What are the lines from the one containing "camera: 175 degrees right, 5 degrees down" through the last line of the records below? Return them exactly, leaving out pictures.

** Opening Given records block **

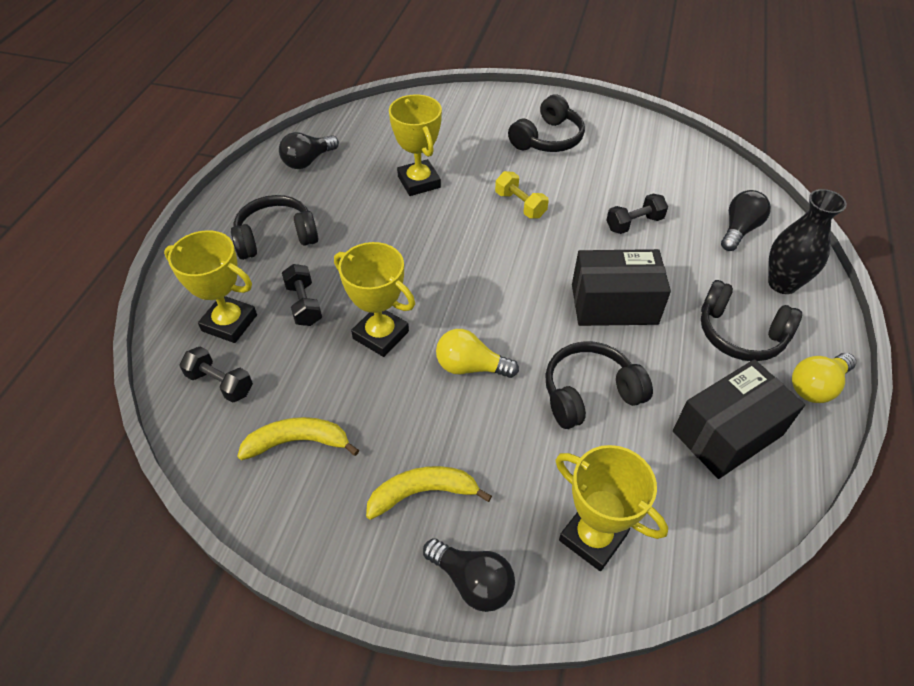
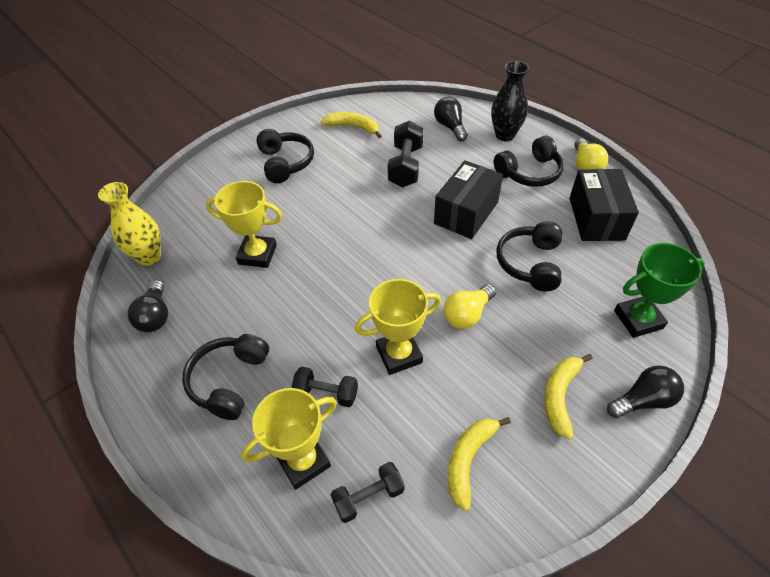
camera: 55 degrees left, 0 degrees up
(363, 123) = (149, 257): none -> yellow vase
(520, 205) = (337, 211): yellow dumbbell -> none
(592, 537) = (638, 319): yellow trophy -> green trophy
(634, 223) = (405, 166): black dumbbell -> black dumbbell, size x1.55
(649, 157) = (353, 127): none -> yellow banana

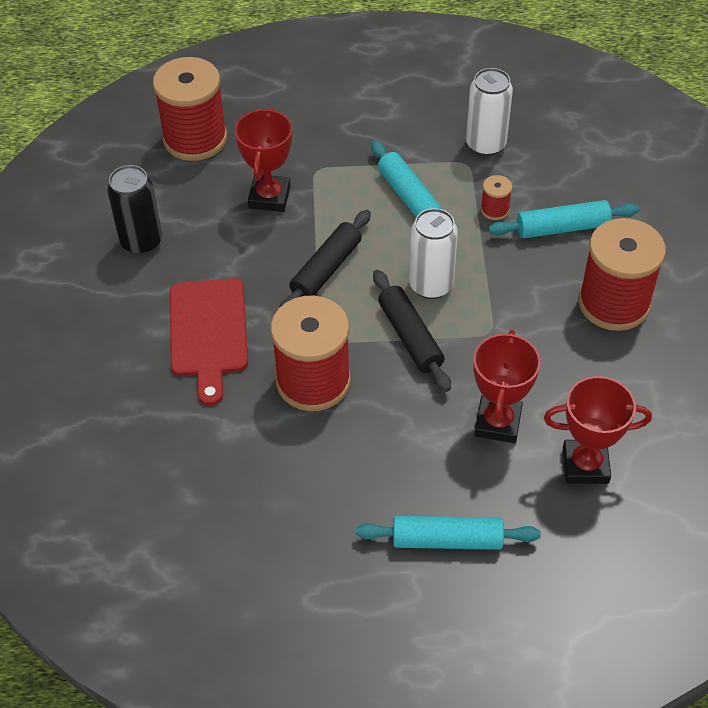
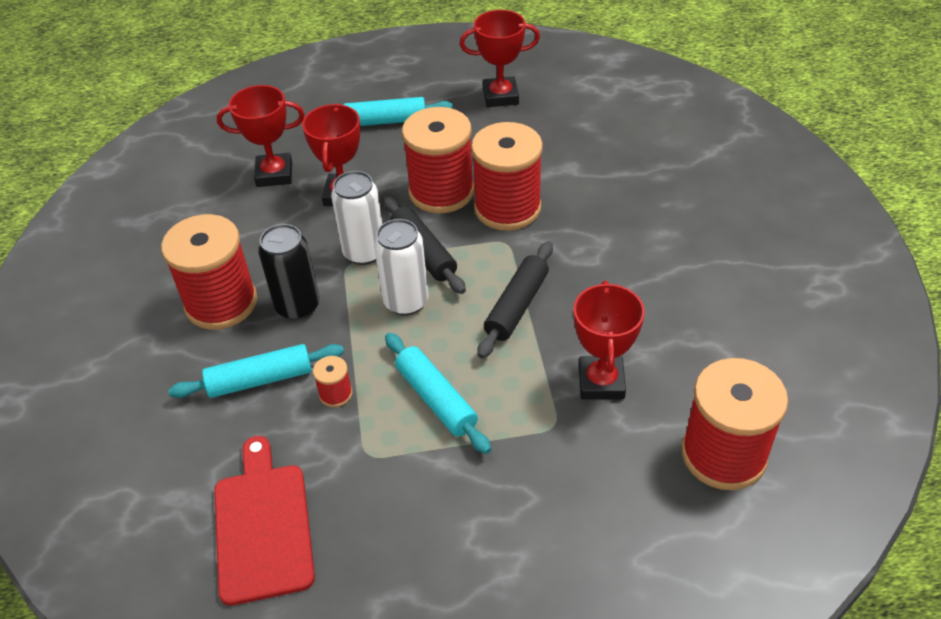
camera: 175 degrees right, 5 degrees down
(141, 242) = (723, 315): black can -> black can (298, 306)
(208, 333) = (615, 236): red cutting board -> red cutting board (262, 526)
(286, 567) = (500, 96): none -> red trophy
(384, 413) = (441, 192): none -> red spool
(485, 145) = (342, 486): white can -> white can (364, 252)

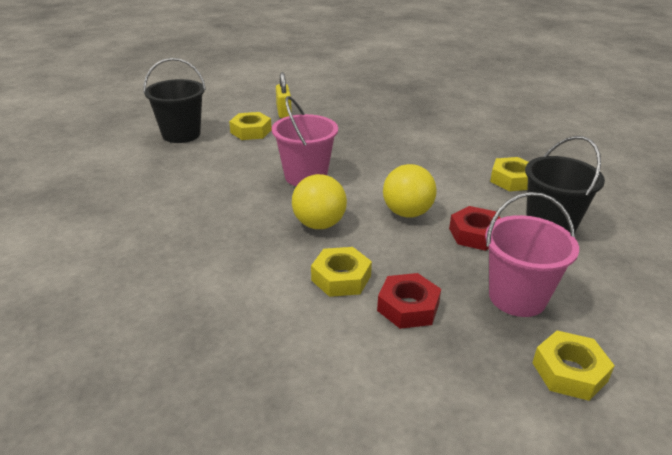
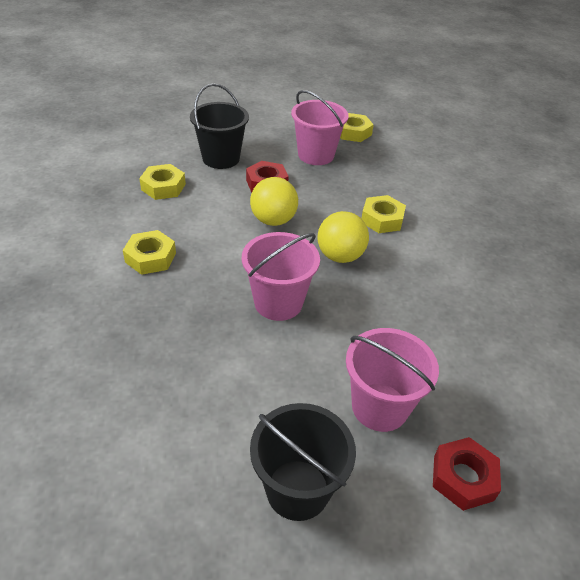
camera: 130 degrees left, 10 degrees up
(176, 173) = (379, 407): none -> pink bucket
(251, 131) = (220, 416): yellow nut -> yellow nut (150, 257)
(284, 112) = (129, 422): yellow padlock -> none
(408, 307) = (372, 186): red nut -> red nut (463, 478)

** Closing Given records block **

Completed exercise:
camera: 175 degrees right, 5 degrees down
(141, 242) = (723, 315): black can -> black can (298, 306)
(208, 333) = (615, 236): red cutting board -> red cutting board (262, 526)
(286, 567) = (500, 96): none -> red trophy
(384, 413) = (441, 192): none -> red spool
(485, 145) = (342, 486): white can -> white can (364, 252)

camera: 130 degrees left, 10 degrees up
(176, 173) = (379, 407): none -> pink bucket
(251, 131) = (220, 416): yellow nut -> yellow nut (150, 257)
(284, 112) = (129, 422): yellow padlock -> none
(408, 307) = (372, 186): red nut -> red nut (463, 478)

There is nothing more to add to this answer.